» **What this task involves**: Quote exactly and only this range of lines in the data below: the line that holds "green brick E12:E13 level 1" to the line that holds "green brick J7", both included.

___ Exercise materials

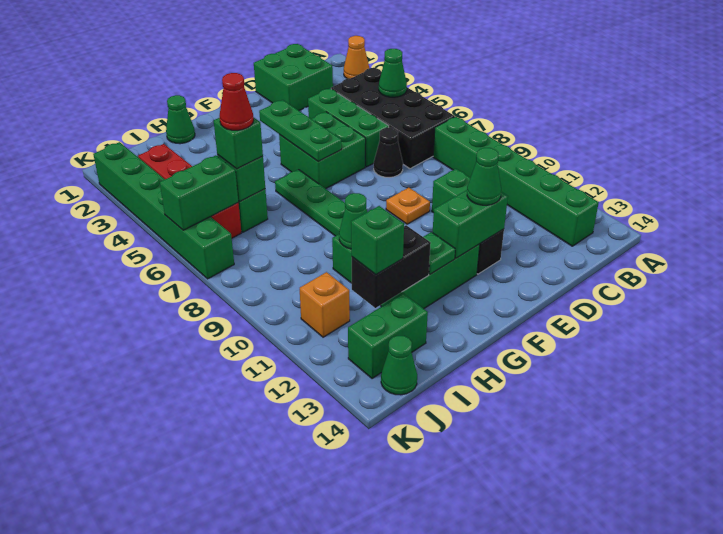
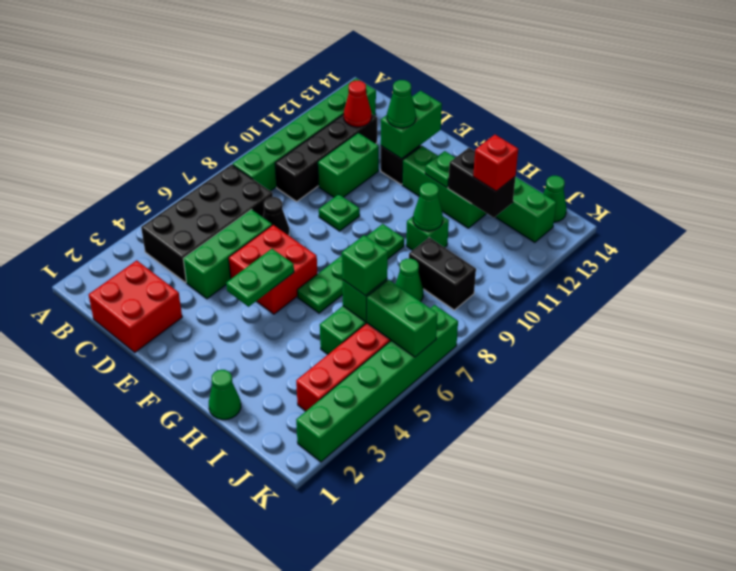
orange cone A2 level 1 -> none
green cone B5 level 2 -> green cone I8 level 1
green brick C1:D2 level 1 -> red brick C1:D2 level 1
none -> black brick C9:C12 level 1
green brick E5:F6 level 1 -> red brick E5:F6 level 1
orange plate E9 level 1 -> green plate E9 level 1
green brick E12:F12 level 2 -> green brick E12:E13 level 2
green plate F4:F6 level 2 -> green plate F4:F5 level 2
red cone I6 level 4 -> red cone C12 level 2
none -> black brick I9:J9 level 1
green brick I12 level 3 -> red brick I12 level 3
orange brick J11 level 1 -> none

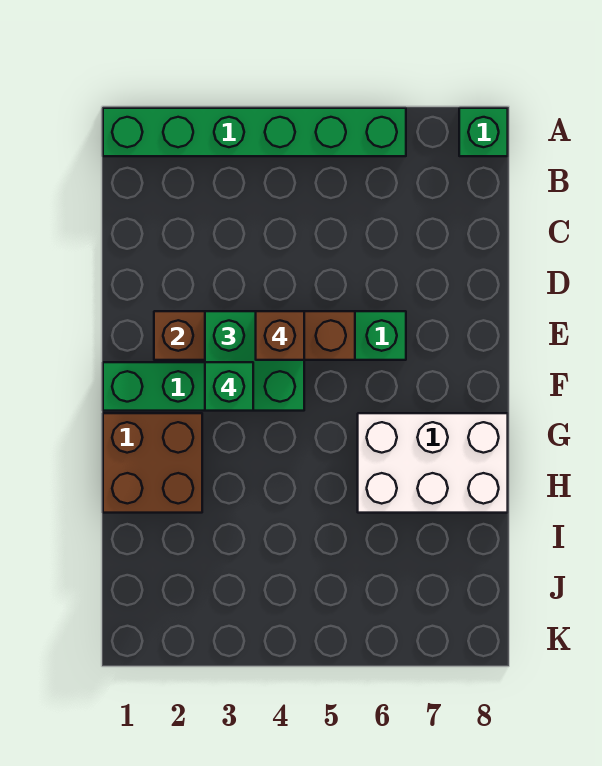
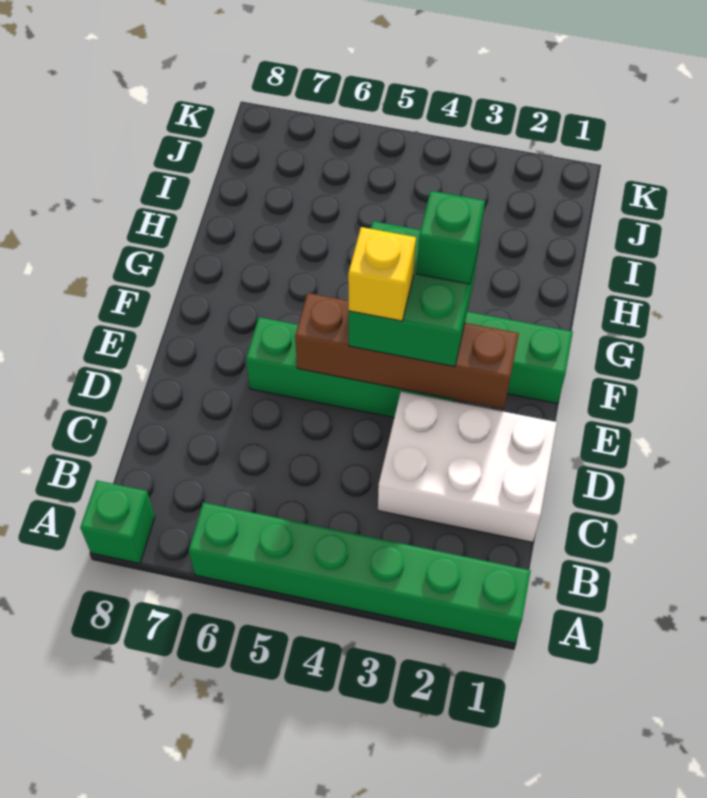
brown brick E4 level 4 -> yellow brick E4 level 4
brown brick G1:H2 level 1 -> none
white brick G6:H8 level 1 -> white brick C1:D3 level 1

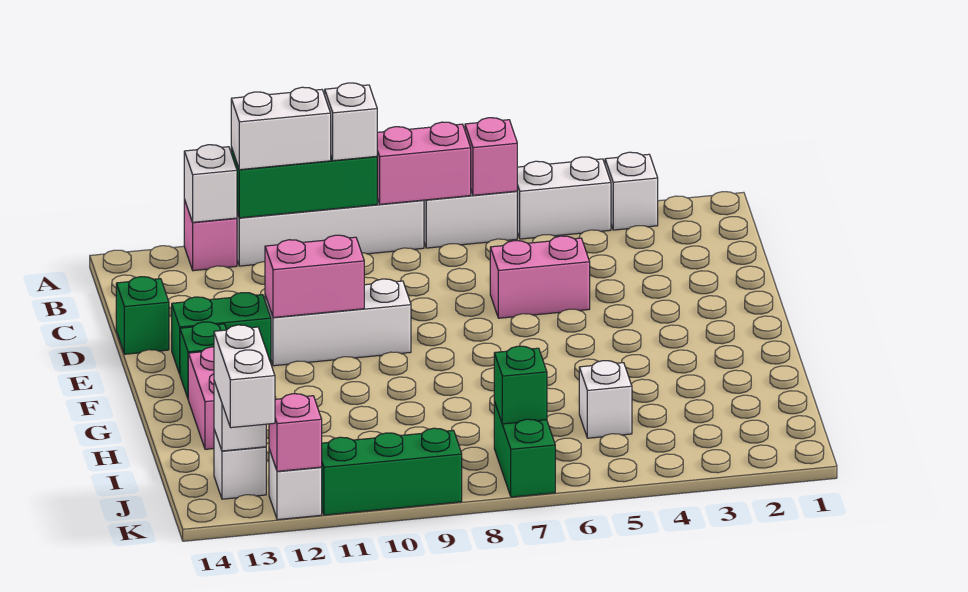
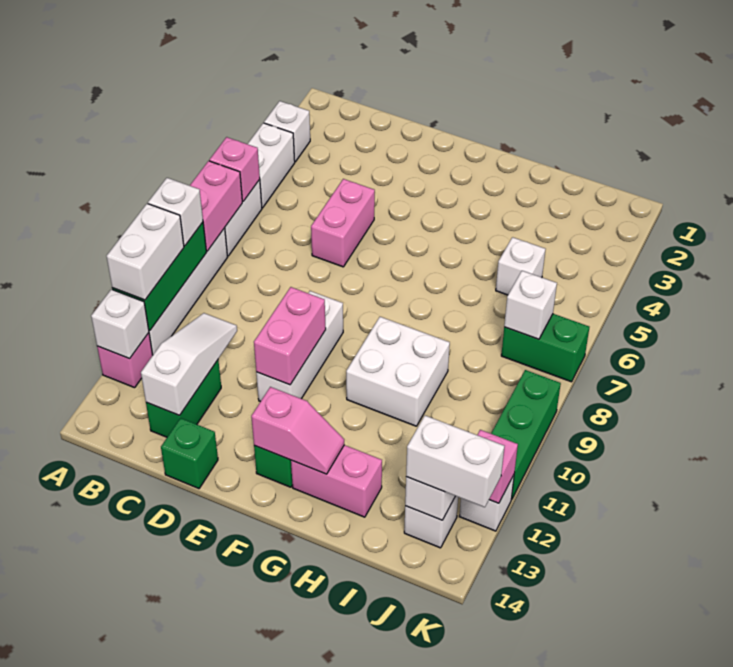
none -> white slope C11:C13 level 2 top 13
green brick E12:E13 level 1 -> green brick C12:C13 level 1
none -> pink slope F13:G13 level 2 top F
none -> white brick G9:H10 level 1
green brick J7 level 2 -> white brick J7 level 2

______
___ Exercise materials

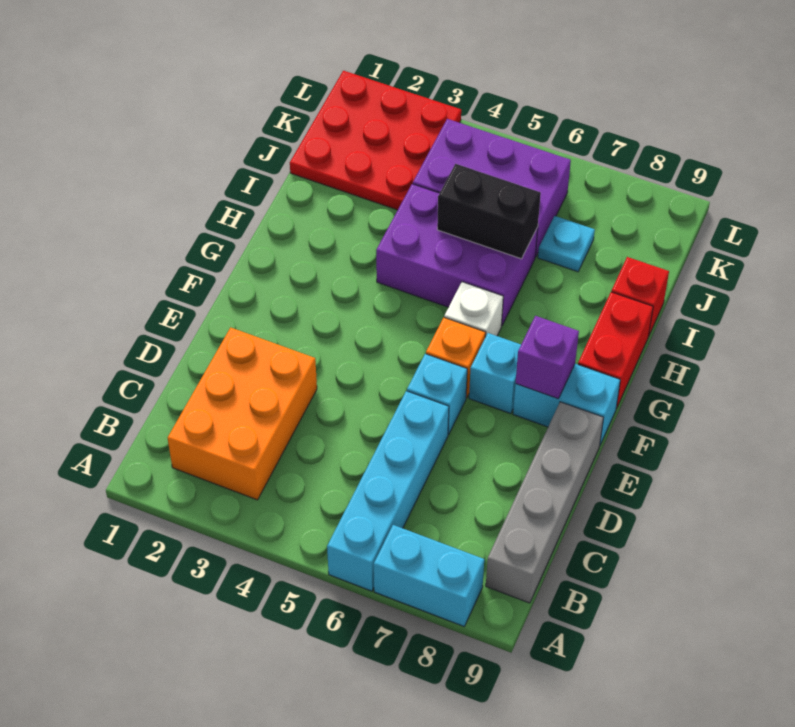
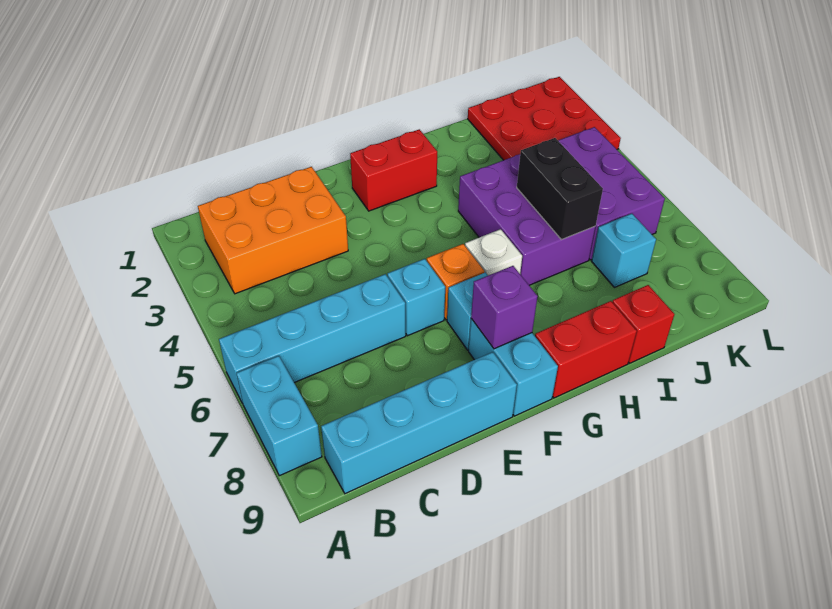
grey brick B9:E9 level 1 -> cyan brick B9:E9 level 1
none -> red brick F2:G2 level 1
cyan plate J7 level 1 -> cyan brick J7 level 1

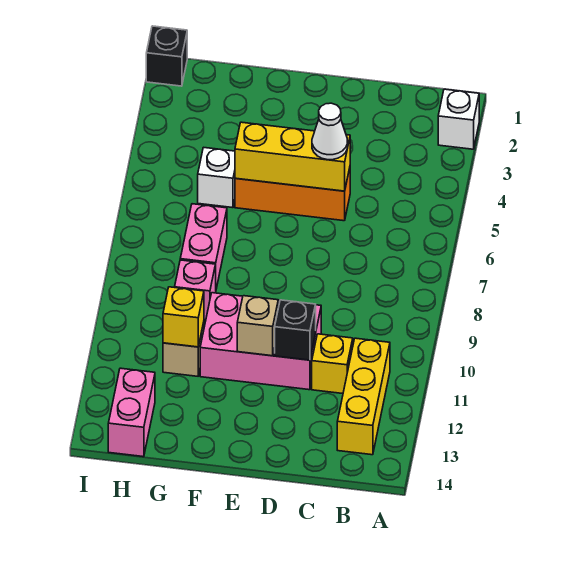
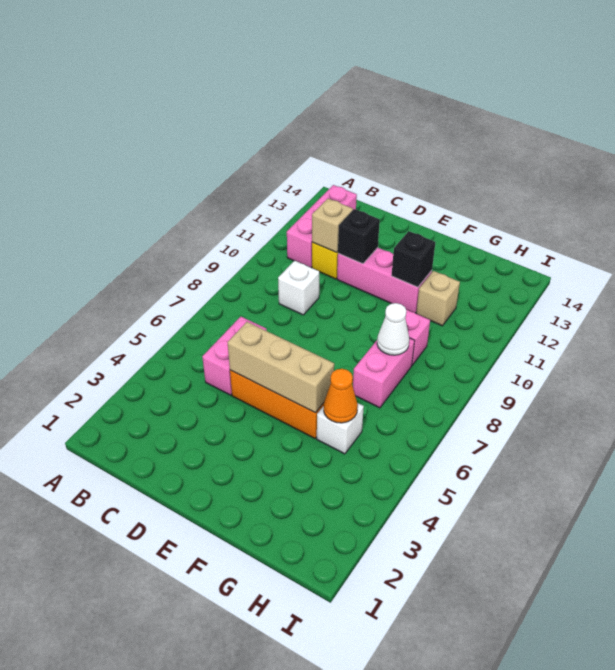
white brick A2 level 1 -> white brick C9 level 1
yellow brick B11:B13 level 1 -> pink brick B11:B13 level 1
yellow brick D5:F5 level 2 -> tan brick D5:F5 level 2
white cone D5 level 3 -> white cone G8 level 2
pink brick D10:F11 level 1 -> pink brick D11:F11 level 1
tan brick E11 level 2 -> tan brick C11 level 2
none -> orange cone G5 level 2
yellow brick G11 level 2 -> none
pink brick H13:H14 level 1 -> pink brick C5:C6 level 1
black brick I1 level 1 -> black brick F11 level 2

______

» **Response to the task**:
green brick E12:E13 level 1 -> green brick C12:C13 level 1
none -> pink slope F13:G13 level 2 top F
none -> white brick G9:H10 level 1
green brick J7 level 2 -> white brick J7 level 2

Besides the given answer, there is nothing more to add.